* _ACTIVITY_: When a line in the entries below contains the word "lamp", copy that line.

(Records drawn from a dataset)
--------
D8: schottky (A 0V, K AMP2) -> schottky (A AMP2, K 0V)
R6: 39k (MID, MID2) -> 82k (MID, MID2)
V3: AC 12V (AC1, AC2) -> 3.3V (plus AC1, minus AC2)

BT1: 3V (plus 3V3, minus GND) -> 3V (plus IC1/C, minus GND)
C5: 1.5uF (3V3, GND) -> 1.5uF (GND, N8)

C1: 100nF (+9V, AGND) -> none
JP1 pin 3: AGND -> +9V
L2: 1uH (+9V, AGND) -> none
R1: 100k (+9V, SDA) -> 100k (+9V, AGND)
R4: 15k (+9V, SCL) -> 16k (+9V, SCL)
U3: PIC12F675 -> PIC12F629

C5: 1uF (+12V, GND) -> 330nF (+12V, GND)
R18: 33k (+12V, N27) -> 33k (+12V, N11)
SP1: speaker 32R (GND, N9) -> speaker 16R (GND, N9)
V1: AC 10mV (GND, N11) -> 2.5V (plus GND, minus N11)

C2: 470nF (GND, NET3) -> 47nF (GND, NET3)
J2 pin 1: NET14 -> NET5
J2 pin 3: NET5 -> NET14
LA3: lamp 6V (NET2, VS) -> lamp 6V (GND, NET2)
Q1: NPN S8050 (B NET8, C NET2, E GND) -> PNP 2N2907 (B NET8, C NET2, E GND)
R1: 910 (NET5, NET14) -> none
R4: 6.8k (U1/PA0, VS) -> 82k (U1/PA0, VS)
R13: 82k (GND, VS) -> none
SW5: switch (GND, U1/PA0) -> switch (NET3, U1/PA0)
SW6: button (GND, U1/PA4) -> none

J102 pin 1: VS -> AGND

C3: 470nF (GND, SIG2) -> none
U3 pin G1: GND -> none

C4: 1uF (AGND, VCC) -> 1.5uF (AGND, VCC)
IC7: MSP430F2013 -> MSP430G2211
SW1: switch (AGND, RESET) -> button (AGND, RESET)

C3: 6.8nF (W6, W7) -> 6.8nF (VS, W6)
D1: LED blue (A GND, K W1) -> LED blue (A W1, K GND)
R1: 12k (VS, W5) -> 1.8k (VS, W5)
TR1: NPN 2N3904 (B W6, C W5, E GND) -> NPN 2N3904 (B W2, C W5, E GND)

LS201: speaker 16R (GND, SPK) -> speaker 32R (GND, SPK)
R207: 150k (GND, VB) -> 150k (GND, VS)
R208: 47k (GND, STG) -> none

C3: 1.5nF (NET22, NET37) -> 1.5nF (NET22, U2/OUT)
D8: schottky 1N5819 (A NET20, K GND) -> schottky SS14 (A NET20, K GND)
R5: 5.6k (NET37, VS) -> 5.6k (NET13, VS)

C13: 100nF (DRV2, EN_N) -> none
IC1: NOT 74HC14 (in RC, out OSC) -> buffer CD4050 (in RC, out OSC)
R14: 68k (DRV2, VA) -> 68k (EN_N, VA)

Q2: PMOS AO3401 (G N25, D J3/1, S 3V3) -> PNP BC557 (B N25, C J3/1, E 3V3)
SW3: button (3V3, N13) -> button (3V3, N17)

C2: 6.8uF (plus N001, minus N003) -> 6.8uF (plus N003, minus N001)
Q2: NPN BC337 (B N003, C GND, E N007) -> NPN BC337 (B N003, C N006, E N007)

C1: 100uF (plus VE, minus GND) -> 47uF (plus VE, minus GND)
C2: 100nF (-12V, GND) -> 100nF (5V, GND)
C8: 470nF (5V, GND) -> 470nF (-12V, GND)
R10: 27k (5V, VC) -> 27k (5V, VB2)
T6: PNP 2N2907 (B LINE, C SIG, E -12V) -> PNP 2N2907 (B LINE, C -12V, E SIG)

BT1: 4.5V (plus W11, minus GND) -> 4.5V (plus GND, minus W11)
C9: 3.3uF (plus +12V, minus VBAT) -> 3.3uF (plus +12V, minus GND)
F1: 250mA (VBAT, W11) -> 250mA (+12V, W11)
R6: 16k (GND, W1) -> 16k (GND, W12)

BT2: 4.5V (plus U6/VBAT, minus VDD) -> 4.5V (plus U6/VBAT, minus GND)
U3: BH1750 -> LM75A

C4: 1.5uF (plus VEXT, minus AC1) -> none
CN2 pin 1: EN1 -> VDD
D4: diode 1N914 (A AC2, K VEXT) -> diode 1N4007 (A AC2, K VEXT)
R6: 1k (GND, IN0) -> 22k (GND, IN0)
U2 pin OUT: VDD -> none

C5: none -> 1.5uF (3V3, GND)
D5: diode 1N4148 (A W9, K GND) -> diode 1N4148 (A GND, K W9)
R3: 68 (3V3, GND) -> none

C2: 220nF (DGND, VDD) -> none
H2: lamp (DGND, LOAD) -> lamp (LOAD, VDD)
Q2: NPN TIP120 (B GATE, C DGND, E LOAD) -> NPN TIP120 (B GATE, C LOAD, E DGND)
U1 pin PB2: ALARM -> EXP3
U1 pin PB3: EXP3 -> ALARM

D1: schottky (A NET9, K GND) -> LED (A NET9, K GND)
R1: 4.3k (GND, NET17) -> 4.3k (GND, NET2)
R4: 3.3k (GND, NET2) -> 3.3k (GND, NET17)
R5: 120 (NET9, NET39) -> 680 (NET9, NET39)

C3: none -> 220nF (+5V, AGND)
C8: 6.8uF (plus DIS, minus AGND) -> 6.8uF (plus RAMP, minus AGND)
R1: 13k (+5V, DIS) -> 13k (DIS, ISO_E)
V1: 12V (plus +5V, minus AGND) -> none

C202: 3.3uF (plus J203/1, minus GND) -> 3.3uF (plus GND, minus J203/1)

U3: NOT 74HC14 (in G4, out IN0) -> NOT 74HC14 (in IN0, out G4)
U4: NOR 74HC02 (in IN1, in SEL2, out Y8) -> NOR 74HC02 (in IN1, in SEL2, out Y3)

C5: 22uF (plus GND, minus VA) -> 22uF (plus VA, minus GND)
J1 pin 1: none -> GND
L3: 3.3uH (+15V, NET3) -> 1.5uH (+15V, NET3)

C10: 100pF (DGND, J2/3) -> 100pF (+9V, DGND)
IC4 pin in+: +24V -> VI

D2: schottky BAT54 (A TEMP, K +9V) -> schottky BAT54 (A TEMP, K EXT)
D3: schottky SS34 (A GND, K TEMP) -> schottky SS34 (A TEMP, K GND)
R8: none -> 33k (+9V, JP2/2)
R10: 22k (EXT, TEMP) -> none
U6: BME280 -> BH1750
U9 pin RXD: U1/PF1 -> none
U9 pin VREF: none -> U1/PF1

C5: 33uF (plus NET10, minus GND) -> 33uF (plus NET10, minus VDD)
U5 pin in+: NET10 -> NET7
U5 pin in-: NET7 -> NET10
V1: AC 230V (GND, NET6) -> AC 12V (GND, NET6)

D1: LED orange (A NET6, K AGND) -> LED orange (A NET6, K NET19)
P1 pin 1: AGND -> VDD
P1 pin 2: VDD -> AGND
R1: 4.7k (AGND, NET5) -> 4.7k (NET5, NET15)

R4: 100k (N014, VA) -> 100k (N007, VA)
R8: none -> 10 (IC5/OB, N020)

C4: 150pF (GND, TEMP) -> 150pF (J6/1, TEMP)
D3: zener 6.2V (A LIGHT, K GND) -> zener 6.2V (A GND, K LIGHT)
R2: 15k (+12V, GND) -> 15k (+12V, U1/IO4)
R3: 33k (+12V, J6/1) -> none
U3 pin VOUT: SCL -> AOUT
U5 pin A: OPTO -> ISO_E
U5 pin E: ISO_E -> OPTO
--------
* _ANSWER SPACE_:
LA3: lamp 6V (NET2, VS) -> lamp 6V (GND, NET2)
H2: lamp (DGND, LOAD) -> lamp (LOAD, VDD)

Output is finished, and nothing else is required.